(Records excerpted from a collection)
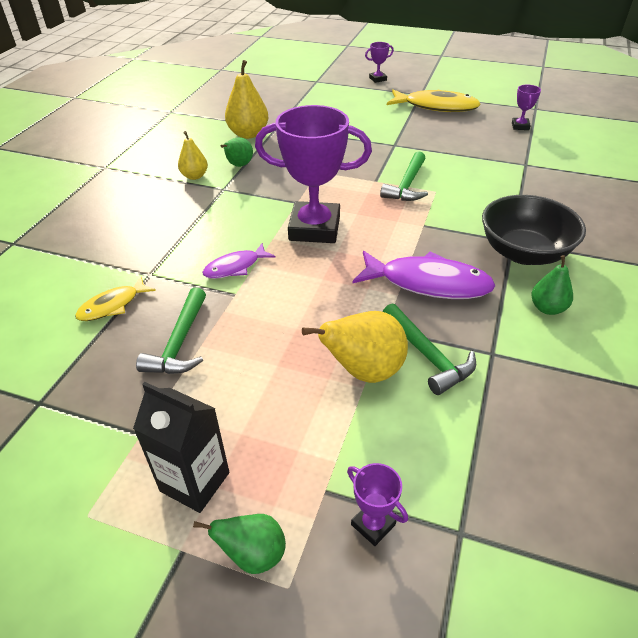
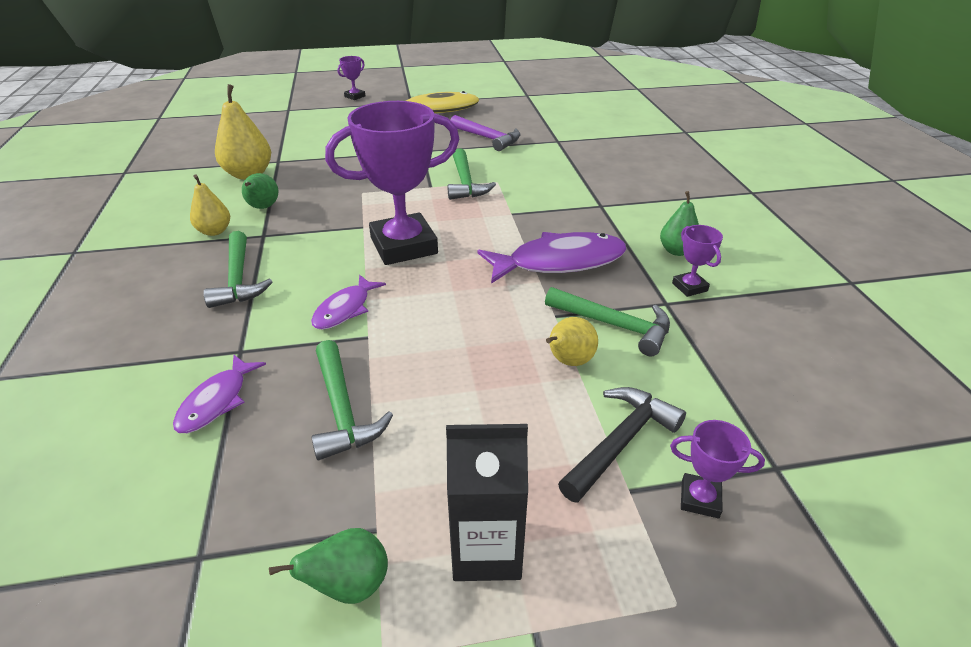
camera: 30 degrees left, 5 degrees down
yellow fish [75,277,156,321] -> purple fish [173,355,266,433]
green pear [193,514,286,574] -> green pear moved to [269,528,388,604]
yellow pear [302,311,408,383] -> yellow pear [546,317,598,366], size x0.61
black bowl [482,195,586,265] -> none
purple trophy [512,85,541,130] -> purple trophy moved to [672,225,723,297]
none -> green hammer [204,231,273,308]
none -> purple hammer [450,115,520,151]
none -> black hammer [558,387,686,503]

▶ _What needs to be done_: Your answer must be an exact copy of the records, with every picture left out.

▶ _Answer to this problem_:
camera: 30 degrees left, 5 degrees down
yellow fish [75,277,156,321] -> purple fish [173,355,266,433]
green pear [193,514,286,574] -> green pear moved to [269,528,388,604]
yellow pear [302,311,408,383] -> yellow pear [546,317,598,366], size x0.61
black bowl [482,195,586,265] -> none
purple trophy [512,85,541,130] -> purple trophy moved to [672,225,723,297]
none -> green hammer [204,231,273,308]
none -> purple hammer [450,115,520,151]
none -> black hammer [558,387,686,503]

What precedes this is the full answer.